EXERCISE DIRECTIONS: Which of the lines below contain the string "given"? Gather every such line and copy it in full, treating uppercase and lowercase letters as distinct.

RECORDS PROVIDED:
* start *

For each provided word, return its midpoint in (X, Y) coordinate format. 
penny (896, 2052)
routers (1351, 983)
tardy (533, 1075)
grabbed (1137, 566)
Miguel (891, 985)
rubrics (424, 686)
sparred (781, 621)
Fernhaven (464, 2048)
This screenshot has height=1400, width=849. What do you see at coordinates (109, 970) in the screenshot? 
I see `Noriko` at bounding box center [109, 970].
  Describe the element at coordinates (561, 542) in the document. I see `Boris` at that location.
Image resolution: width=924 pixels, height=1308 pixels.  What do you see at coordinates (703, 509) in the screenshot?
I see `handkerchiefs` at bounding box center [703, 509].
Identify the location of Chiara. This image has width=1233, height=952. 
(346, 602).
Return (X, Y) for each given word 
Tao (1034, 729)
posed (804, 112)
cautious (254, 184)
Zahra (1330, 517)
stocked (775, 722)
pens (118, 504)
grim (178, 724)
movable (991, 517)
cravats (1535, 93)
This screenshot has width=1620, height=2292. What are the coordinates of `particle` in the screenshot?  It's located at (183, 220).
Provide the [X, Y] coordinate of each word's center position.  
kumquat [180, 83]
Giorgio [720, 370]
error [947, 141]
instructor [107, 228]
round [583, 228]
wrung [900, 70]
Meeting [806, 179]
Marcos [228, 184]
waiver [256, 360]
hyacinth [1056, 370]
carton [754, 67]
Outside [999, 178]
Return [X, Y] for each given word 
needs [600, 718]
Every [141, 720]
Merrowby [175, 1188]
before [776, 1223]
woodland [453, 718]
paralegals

* end *

TASK RESPONSE:
Return (X, Y) for each given word 
Return [X, Y] for each given word 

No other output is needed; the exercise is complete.